Given problem — Which lines in the records below contain the string "numericTimeSignature", with case counting? Locate each one and copy it in full.

Data —

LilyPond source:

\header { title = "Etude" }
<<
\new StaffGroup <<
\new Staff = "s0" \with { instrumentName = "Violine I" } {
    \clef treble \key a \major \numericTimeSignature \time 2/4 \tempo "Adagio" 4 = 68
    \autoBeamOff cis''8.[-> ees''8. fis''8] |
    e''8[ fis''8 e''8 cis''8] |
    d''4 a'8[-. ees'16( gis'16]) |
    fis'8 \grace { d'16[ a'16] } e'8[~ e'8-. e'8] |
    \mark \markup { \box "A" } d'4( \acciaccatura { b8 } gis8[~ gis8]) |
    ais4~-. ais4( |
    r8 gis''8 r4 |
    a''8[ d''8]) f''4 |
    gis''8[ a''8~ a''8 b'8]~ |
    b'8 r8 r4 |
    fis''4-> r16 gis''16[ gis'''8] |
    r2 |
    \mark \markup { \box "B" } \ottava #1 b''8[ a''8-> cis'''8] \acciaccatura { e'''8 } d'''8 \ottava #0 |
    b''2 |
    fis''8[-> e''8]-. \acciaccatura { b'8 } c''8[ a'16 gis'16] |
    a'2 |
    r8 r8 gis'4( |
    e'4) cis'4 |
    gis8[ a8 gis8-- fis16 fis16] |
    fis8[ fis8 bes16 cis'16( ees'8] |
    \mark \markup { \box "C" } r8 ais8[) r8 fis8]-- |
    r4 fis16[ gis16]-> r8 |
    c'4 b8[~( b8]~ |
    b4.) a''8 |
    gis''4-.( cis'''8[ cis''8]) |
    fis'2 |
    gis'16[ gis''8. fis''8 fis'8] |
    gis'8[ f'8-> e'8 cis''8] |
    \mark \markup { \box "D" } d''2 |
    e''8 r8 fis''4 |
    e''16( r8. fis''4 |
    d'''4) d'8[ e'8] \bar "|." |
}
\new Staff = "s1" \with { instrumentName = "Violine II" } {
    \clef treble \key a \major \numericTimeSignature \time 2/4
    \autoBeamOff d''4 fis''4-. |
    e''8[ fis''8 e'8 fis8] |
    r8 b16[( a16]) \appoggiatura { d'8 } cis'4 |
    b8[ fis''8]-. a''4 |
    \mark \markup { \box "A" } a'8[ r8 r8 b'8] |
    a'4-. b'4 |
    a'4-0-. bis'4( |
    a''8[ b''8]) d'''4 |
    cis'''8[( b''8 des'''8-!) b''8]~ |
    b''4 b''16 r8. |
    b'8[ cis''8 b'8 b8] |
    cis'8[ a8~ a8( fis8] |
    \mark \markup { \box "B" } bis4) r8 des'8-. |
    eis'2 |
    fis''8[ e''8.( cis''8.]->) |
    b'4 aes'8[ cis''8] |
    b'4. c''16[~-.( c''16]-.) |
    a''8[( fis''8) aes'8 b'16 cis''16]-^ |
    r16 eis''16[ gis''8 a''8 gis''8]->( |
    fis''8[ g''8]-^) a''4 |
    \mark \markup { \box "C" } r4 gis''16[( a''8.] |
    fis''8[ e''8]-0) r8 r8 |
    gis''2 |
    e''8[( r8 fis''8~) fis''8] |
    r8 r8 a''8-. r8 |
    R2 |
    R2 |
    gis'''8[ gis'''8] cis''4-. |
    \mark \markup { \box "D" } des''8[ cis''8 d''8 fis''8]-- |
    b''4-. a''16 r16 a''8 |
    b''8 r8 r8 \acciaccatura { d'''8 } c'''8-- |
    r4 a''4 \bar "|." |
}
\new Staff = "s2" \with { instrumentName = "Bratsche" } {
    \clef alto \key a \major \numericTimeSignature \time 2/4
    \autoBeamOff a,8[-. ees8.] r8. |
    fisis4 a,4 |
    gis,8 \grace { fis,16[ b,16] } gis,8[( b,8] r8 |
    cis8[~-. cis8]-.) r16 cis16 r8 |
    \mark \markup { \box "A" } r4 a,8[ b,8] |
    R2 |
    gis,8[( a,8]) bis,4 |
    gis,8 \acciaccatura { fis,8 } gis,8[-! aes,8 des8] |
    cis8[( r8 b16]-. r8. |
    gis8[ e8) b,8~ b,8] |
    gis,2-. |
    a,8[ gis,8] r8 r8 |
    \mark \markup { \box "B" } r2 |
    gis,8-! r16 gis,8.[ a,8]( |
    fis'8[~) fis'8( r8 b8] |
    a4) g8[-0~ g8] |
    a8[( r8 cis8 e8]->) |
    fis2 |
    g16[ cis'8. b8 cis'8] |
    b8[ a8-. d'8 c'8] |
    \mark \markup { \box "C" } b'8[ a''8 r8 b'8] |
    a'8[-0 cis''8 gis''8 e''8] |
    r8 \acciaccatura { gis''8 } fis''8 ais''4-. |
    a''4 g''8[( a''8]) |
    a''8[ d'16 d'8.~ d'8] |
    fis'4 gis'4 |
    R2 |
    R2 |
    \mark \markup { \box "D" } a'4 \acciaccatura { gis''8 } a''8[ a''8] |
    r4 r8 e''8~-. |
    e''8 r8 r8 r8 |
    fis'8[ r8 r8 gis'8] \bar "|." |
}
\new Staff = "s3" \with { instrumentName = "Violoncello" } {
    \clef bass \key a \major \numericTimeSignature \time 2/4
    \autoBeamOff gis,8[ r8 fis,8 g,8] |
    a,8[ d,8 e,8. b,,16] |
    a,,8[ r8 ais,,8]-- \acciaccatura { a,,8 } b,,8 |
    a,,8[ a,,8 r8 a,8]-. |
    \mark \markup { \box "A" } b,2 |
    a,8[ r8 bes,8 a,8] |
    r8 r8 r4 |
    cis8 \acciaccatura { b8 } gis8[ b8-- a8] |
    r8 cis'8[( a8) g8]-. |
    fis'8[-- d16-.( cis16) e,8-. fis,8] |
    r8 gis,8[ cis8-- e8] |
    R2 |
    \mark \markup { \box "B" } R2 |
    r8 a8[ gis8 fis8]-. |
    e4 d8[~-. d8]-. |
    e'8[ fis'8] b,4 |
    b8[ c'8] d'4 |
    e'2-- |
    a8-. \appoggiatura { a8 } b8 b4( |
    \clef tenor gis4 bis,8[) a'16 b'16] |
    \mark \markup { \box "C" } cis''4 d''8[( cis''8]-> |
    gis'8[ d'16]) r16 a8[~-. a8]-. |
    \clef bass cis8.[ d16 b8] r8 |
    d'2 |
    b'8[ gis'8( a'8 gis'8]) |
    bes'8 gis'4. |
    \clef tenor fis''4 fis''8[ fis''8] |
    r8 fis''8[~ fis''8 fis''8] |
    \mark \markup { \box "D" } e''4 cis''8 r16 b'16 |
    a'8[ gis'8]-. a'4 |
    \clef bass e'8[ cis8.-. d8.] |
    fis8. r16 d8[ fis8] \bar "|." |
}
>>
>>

Answer to this problem —
    \clef treble \key a \major \numericTimeSignature \time 2/4 \tempo "Adagio" 4 = 68
    \clef treble \key a \major \numericTimeSignature \time 2/4
    \clef alto \key a \major \numericTimeSignature \time 2/4
    \clef bass \key a \major \numericTimeSignature \time 2/4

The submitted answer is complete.